◆ **Work to complete**
Within the data below, copy each line where the string "pink" is found.

◇ ◇ ◇ ◇

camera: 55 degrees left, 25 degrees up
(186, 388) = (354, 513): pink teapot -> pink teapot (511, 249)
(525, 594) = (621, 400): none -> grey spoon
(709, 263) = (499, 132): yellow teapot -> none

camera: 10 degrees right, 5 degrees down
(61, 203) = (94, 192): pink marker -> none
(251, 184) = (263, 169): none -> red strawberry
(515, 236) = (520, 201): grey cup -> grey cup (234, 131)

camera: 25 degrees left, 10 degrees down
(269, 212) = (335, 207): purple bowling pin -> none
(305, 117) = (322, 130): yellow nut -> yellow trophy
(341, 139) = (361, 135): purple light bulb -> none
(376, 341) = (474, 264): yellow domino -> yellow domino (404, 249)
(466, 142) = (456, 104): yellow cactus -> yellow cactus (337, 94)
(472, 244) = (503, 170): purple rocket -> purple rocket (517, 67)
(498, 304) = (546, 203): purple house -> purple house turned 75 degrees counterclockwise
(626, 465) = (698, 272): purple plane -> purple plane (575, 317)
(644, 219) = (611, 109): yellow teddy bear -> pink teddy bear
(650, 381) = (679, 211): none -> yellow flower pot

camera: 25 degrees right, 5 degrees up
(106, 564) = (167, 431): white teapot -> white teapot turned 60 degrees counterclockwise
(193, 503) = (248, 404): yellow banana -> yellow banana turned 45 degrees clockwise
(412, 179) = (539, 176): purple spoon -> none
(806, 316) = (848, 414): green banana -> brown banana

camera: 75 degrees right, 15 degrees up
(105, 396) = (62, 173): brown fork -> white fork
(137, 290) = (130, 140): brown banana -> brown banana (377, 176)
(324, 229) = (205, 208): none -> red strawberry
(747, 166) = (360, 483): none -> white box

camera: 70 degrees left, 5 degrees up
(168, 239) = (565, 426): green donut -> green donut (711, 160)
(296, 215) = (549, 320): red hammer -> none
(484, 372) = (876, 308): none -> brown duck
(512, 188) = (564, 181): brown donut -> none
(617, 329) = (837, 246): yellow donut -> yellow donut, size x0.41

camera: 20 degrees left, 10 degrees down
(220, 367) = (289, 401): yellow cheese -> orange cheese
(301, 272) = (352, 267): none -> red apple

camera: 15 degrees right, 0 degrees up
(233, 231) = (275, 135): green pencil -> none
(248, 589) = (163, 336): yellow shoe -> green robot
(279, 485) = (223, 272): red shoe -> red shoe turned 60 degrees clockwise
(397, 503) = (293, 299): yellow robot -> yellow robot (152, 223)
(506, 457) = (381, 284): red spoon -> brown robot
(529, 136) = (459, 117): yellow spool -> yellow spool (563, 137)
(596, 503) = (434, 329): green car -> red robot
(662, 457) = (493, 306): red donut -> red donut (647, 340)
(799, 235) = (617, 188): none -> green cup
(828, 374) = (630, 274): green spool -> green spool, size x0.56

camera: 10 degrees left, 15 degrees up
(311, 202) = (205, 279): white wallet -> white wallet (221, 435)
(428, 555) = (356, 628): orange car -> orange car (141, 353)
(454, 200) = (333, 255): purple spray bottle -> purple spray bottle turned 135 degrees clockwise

◇ ◇ ◇ ◇

◆ **Task answer**
(186, 388) = (354, 513): pink teapot -> pink teapot (511, 249)
(61, 203) = (94, 192): pink marker -> none
(644, 219) = (611, 109): yellow teddy bear -> pink teddy bear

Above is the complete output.